Provided entries Start Marker

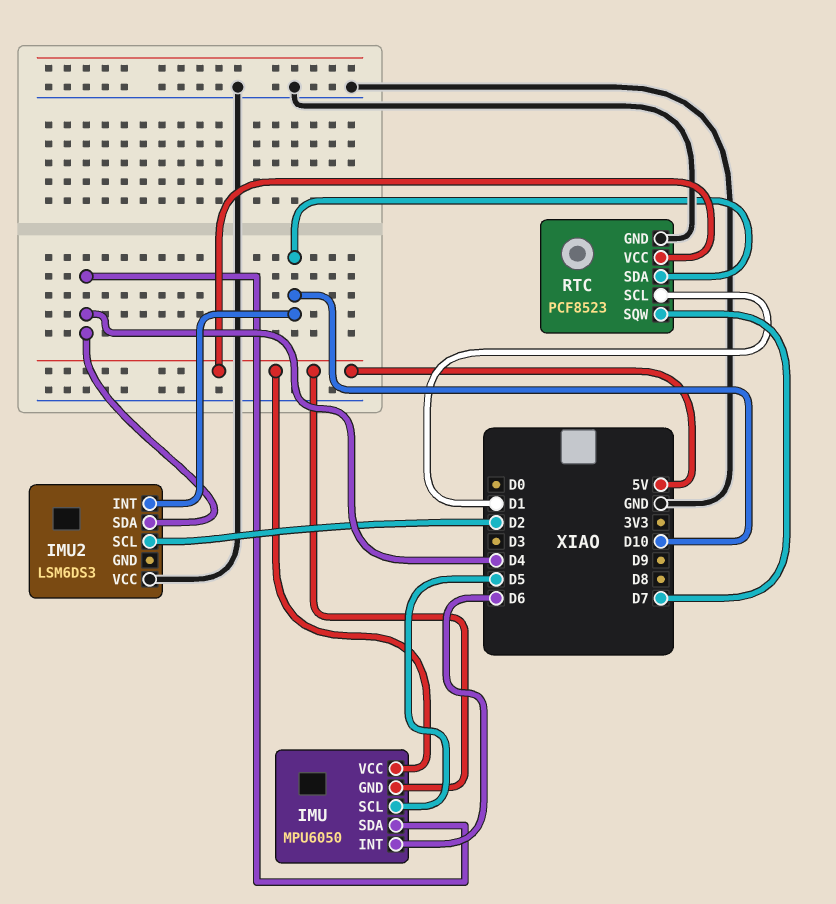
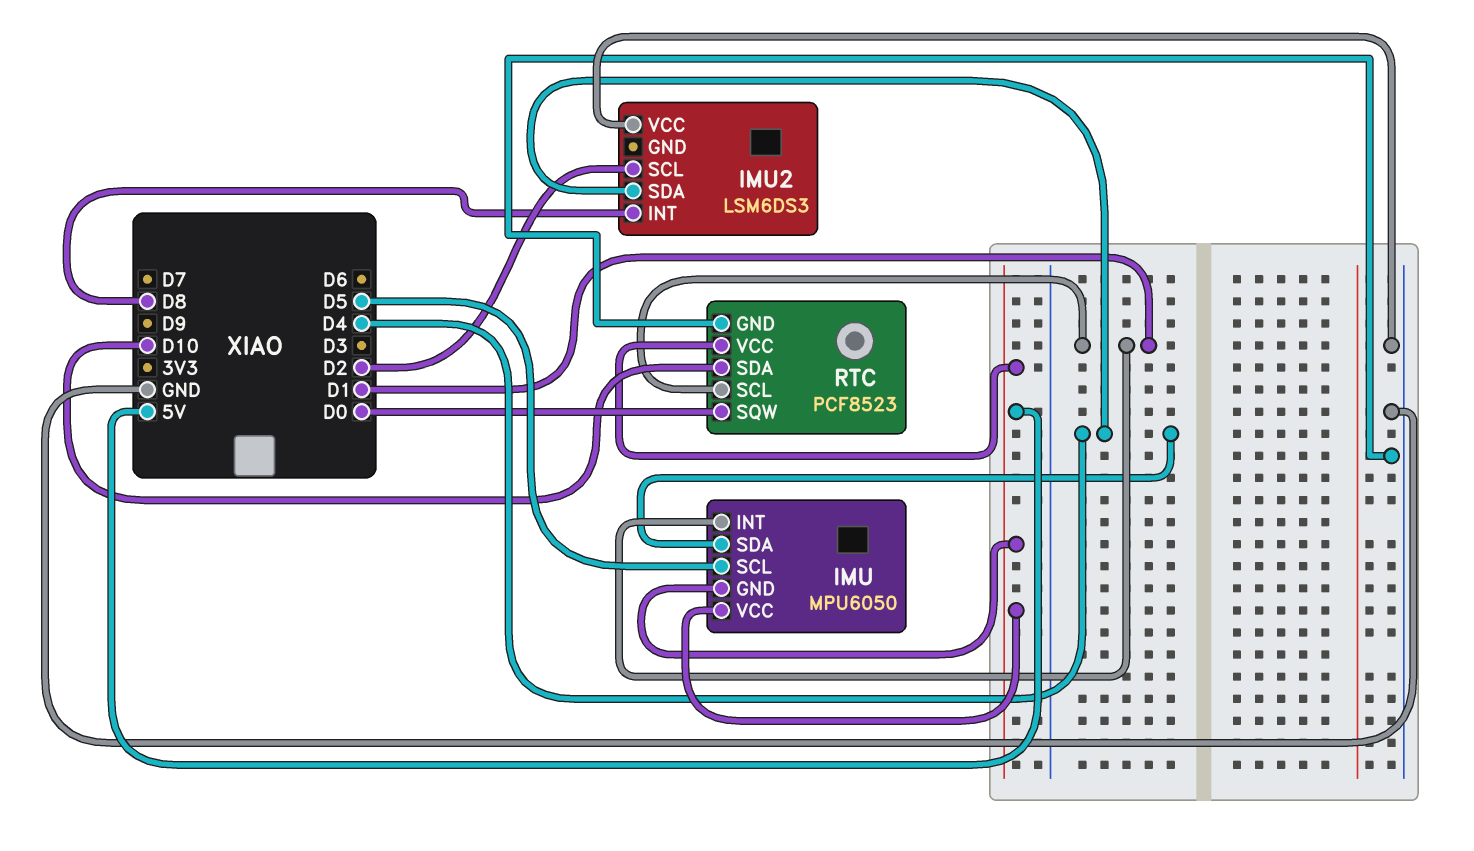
IMU pin INT: D6 -> D1
IMU2 pin INT: D10 -> D8
RTC pin SQW: D7 -> D0

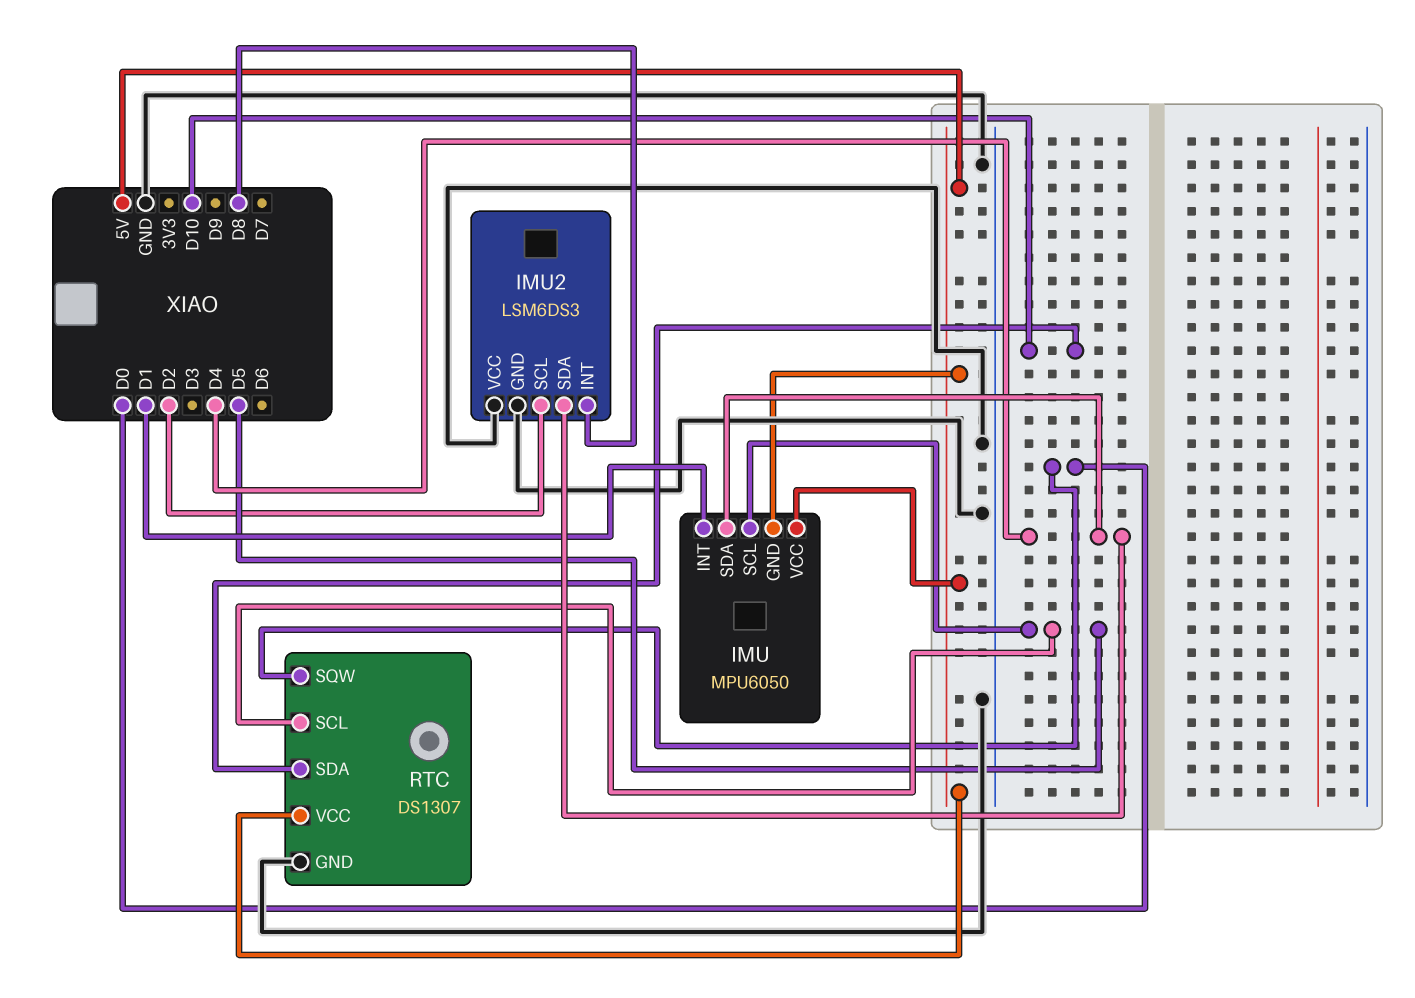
IMU2 pin GND: none -> GND
RTC: PCF8523 -> DS1307
RTC pin SCL: D1 -> D5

Provided entries End Marker

## To do
Return the entries above in full and unchanged, omitting every image.

## Response to this task
IMU pin INT: D6 -> D1
IMU2 pin INT: D10 -> D8
RTC pin SQW: D7 -> D0

IMU2 pin GND: none -> GND
RTC: PCF8523 -> DS1307
RTC pin SCL: D1 -> D5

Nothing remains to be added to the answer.